### [WHAT IS REQUIRED]
Give exactly the lines from the one with "(503, 569) = (487, 319): black" through the final line of the listing below, both included, leaving out any pictures.

### [INPUT MATERIAL]
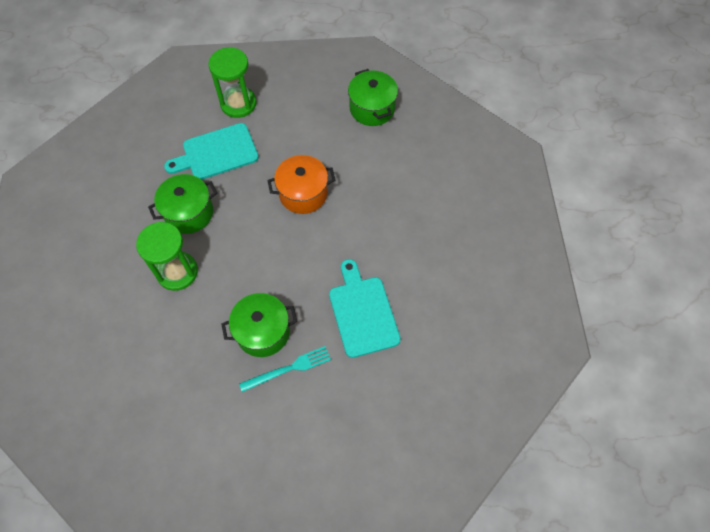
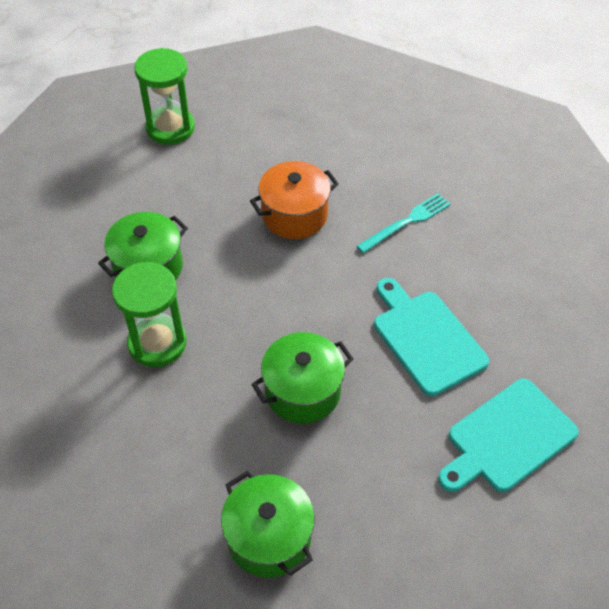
camera: 15 degrees left, 10 degrees down
(216, 153) = (161, 189): turquoise cutting board -> turquoise cutting board (507, 438)
(288, 369) = (354, 429): turquoise fork -> turquoise fork (406, 222)
(372, 108) = (346, 103): green pot -> green pot (269, 537)

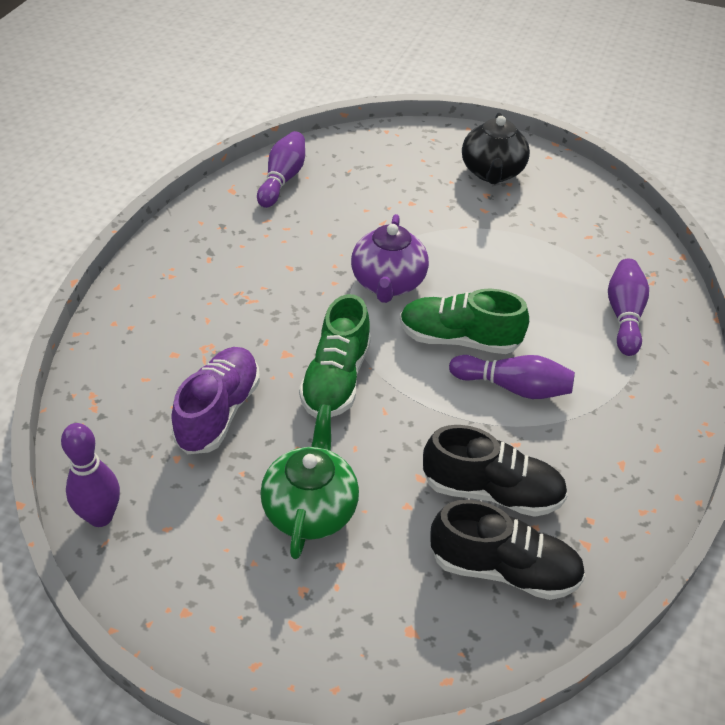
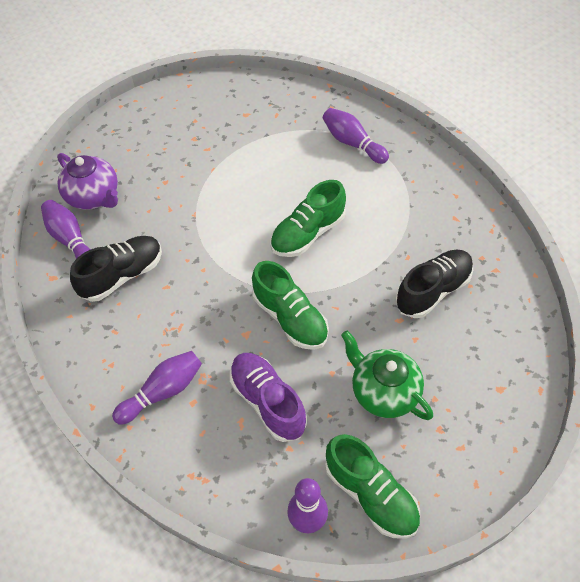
camera: 50 degrees left, 10 degrees up
(169, 560) = (370, 494): none -> green shoe
(387, 283) = (229, 240): purple teapot -> purple teapot (94, 197)
(492, 173) = (176, 122): black teapot -> none
(503, 569) = (487, 319): black shoe -> black shoe (122, 276)
(513, 387) = (366, 231): purple bowling pin -> purple bowling pin (163, 392)

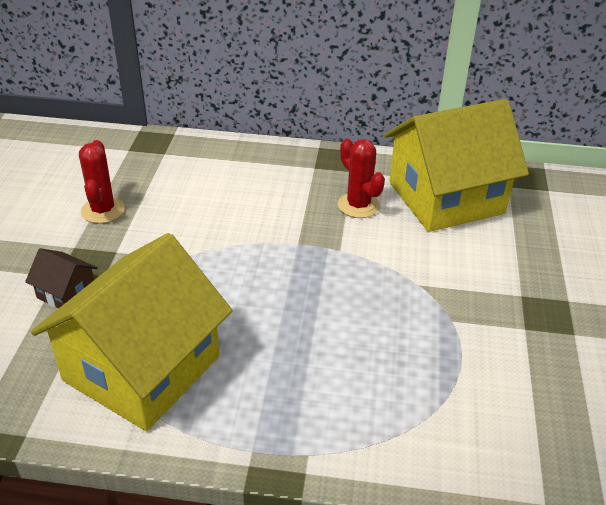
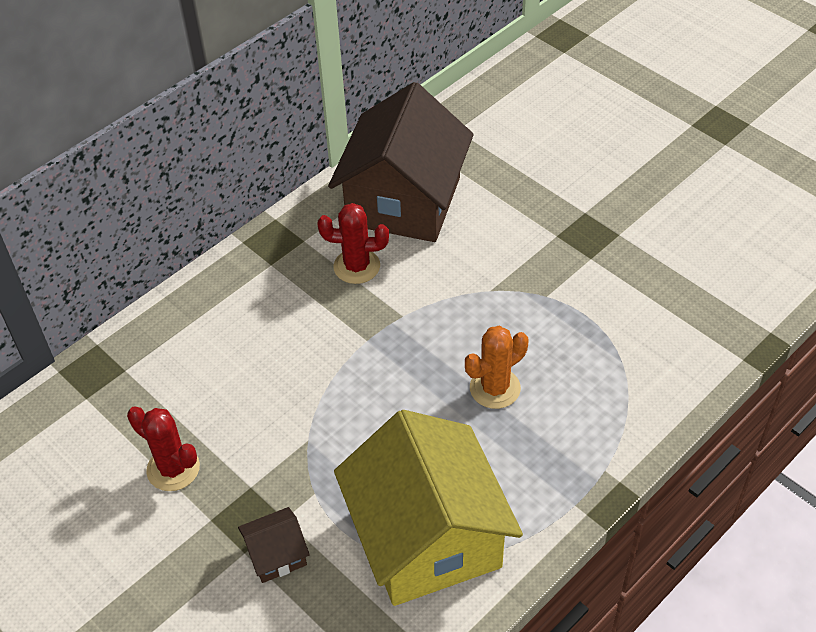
camera: 50 degrees left, 10 degrees up
(324, 336) = (495, 388): none -> orange cactus
(446, 198) = (403, 201): yellow house -> brown house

### [COMPLETED EXERCISE]
(503, 569) = (487, 319): black shoe -> black shoe (122, 276)
(513, 387) = (366, 231): purple bowling pin -> purple bowling pin (163, 392)

camera: 50 degrees left, 10 degrees up
(324, 336) = (495, 388): none -> orange cactus
(446, 198) = (403, 201): yellow house -> brown house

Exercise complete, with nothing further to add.